■ **Work instructions**
Find the line with "FAN2 pin SIG: D4 -> D10" in the entries below, then reproduce it and every line after it down to and including the line with "SONAR2 pin ECHO: RX -> A2", exactly.

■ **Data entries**

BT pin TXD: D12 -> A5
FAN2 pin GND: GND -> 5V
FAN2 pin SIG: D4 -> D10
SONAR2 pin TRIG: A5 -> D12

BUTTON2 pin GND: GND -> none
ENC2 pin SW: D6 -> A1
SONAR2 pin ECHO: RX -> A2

...

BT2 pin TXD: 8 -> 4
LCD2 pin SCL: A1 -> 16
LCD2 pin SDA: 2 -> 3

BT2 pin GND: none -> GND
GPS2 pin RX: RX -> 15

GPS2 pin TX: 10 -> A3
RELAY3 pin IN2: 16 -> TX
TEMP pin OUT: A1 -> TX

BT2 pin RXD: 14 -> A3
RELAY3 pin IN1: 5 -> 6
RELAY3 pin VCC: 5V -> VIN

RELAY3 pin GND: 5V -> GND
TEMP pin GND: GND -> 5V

--

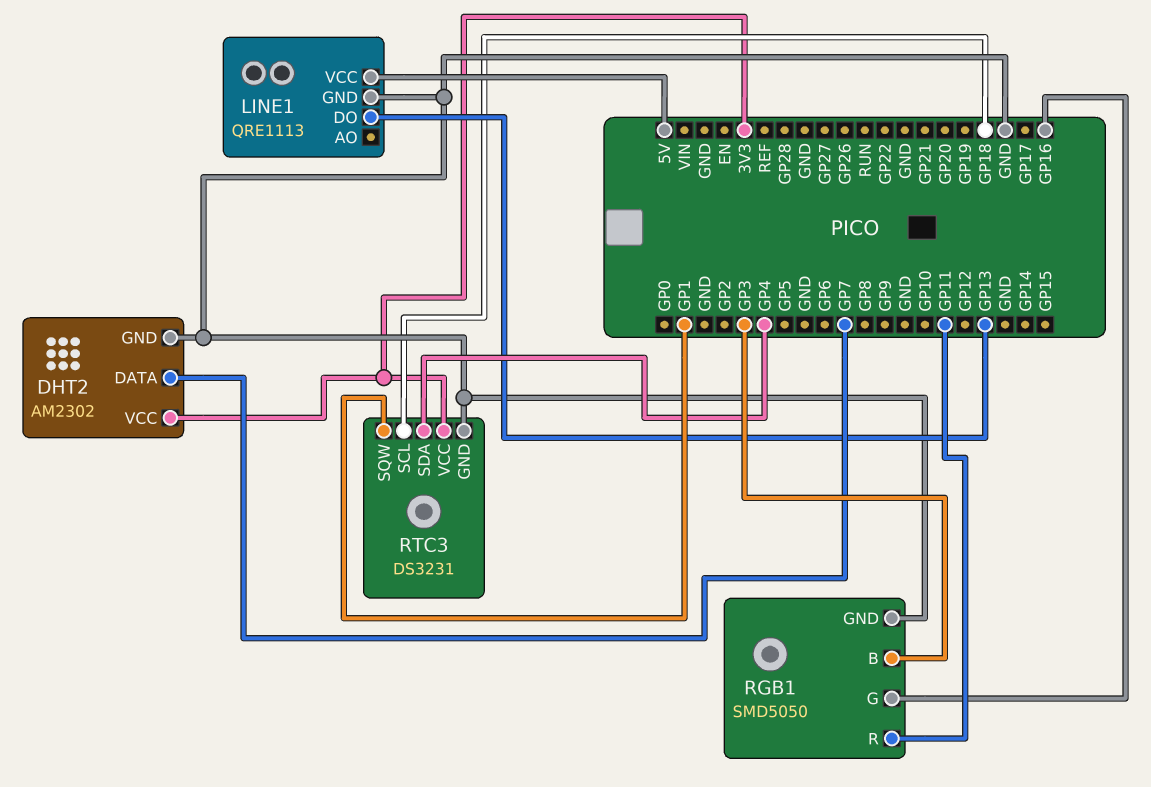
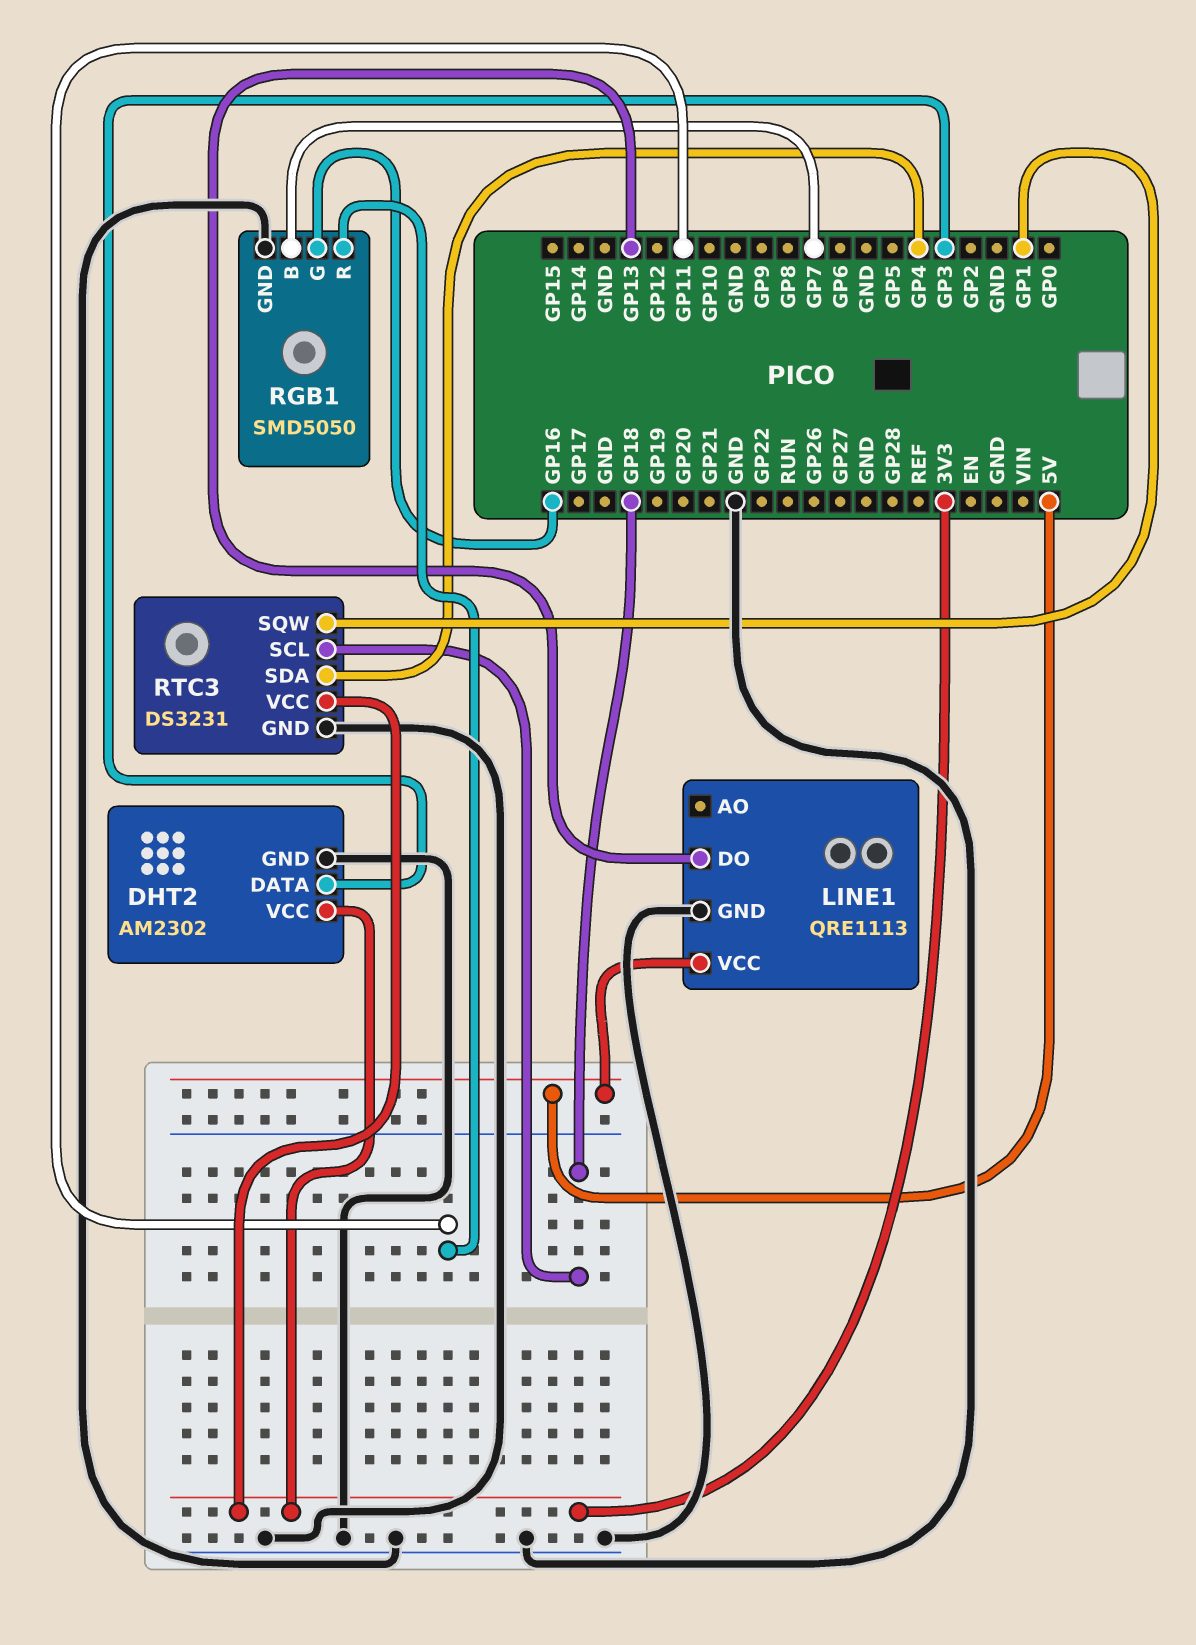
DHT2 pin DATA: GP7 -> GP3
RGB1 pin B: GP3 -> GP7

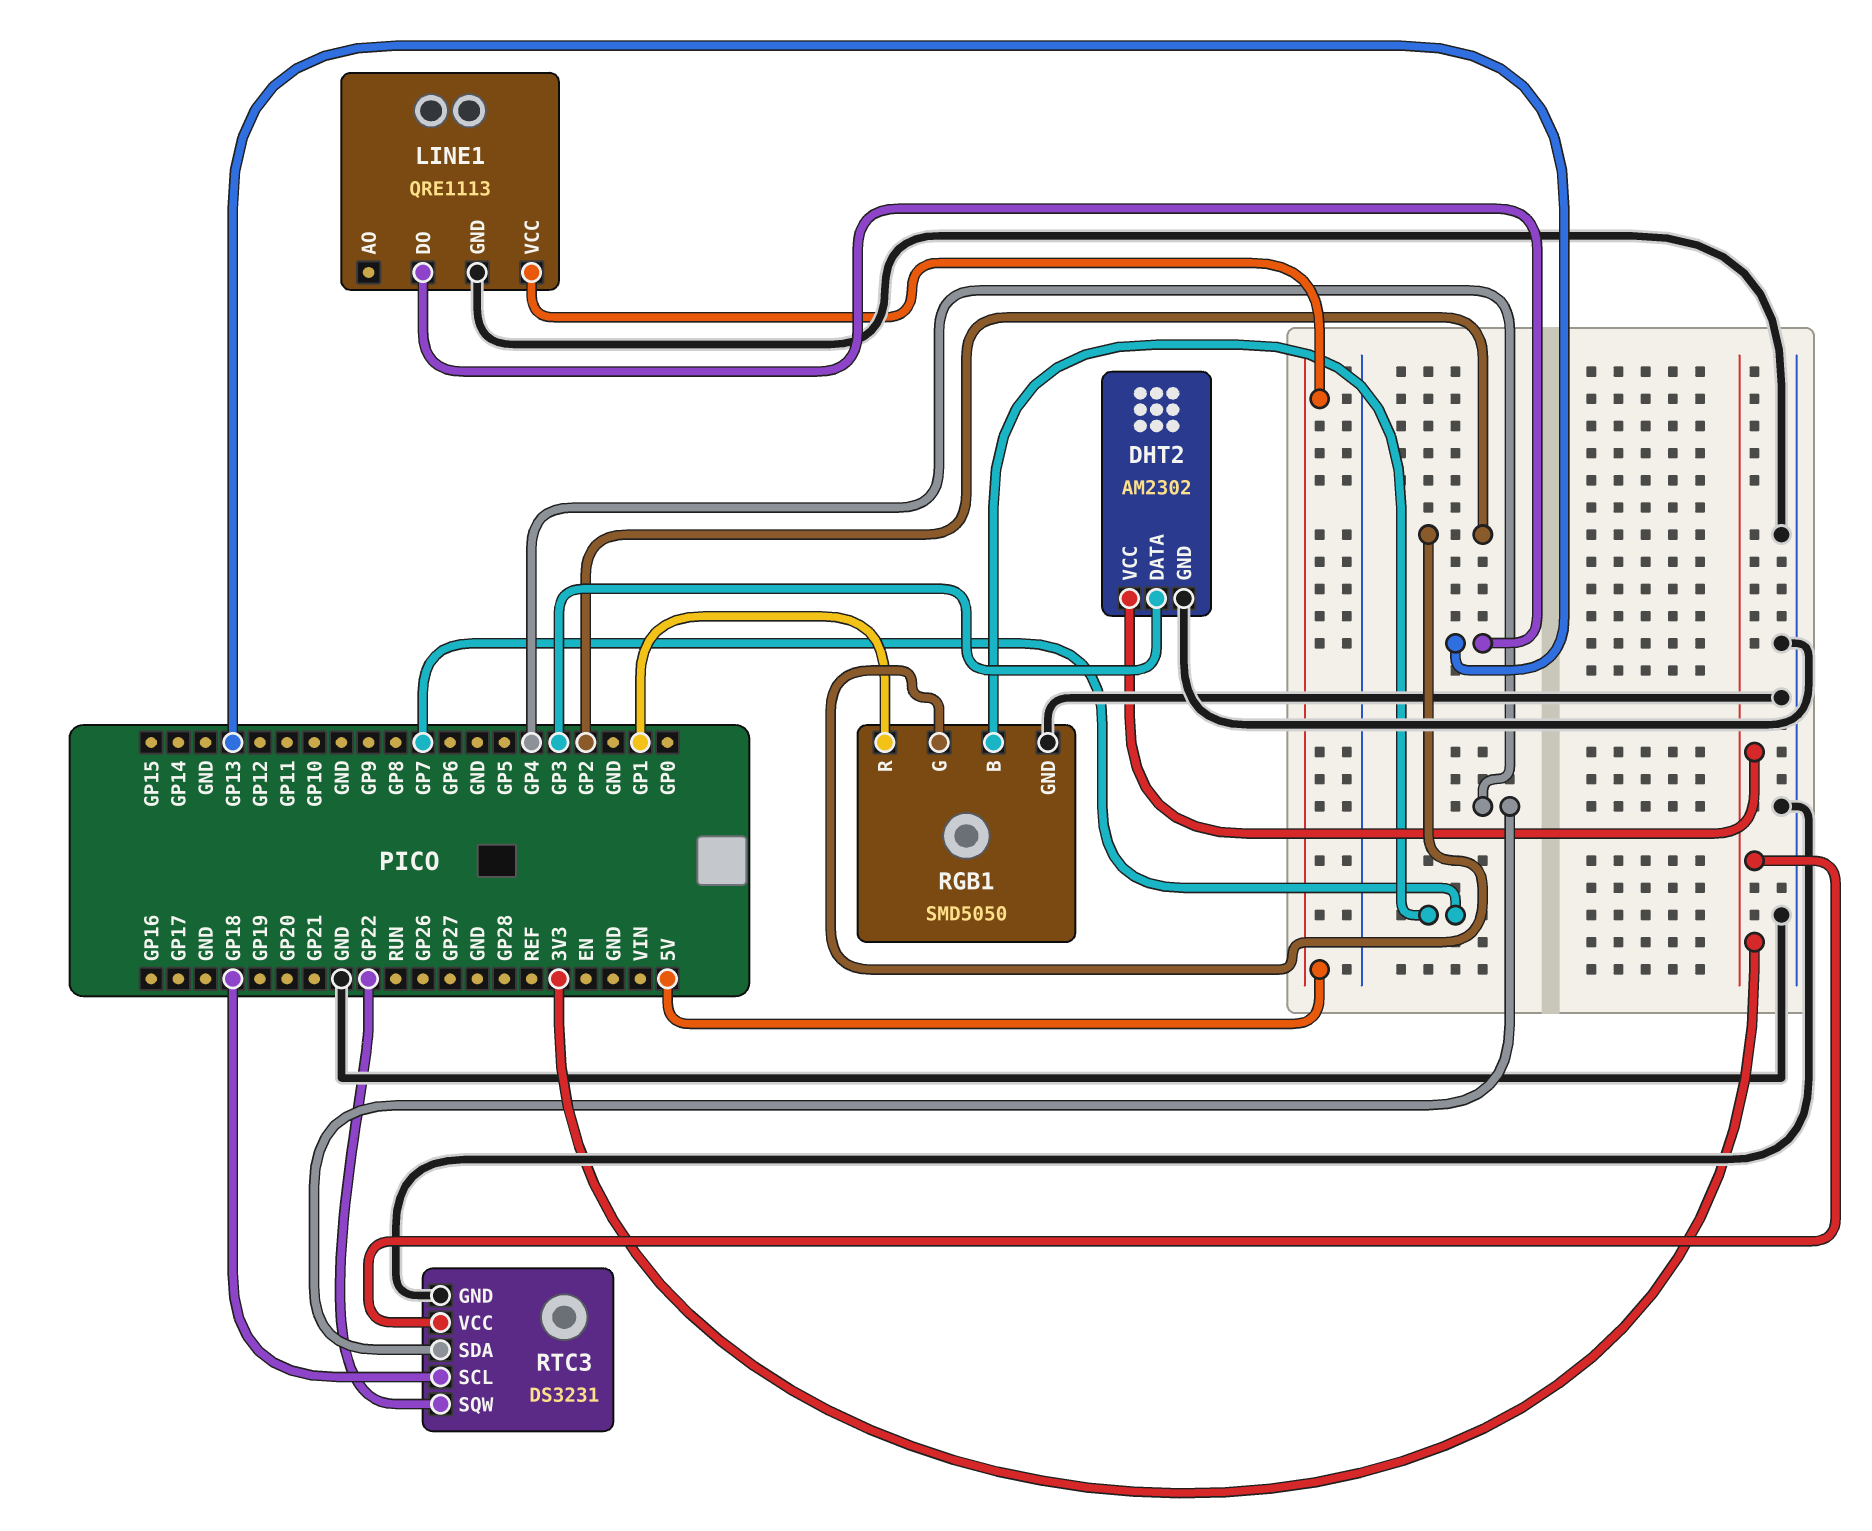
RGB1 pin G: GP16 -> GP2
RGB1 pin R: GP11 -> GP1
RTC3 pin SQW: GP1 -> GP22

■ **Exercise answer**
FAN2 pin SIG: D4 -> D10
SONAR2 pin TRIG: A5 -> D12

BUTTON2 pin GND: GND -> none
ENC2 pin SW: D6 -> A1
SONAR2 pin ECHO: RX -> A2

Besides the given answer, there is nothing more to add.